**ENTRIES PROVIDED**:
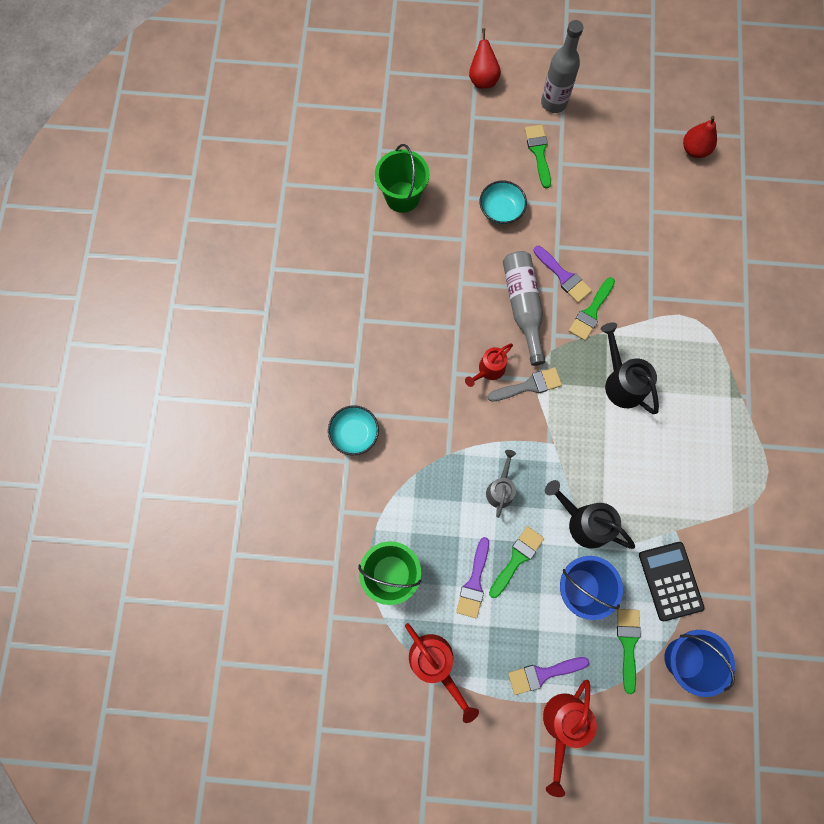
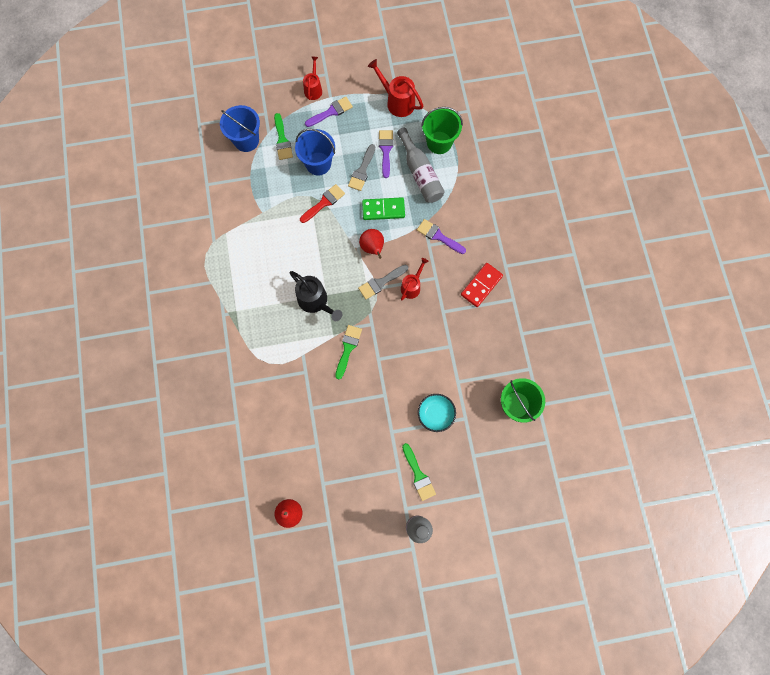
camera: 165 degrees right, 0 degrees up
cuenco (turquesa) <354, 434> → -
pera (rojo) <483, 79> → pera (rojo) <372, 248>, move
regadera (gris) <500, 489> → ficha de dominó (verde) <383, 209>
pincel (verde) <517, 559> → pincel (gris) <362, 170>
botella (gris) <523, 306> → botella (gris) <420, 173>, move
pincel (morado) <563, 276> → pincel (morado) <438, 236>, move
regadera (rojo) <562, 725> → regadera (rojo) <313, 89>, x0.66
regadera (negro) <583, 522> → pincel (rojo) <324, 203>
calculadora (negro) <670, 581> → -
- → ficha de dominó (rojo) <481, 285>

**WHAT IS EXPECTED**: Print precisely the lines from the one with "calculadora (negro) <670, 581>" through the end of the data above, adding nothing.

**ANSWER SPACE**:
calculadora (negro) <670, 581> → -
- → ficha de dominó (rojo) <481, 285>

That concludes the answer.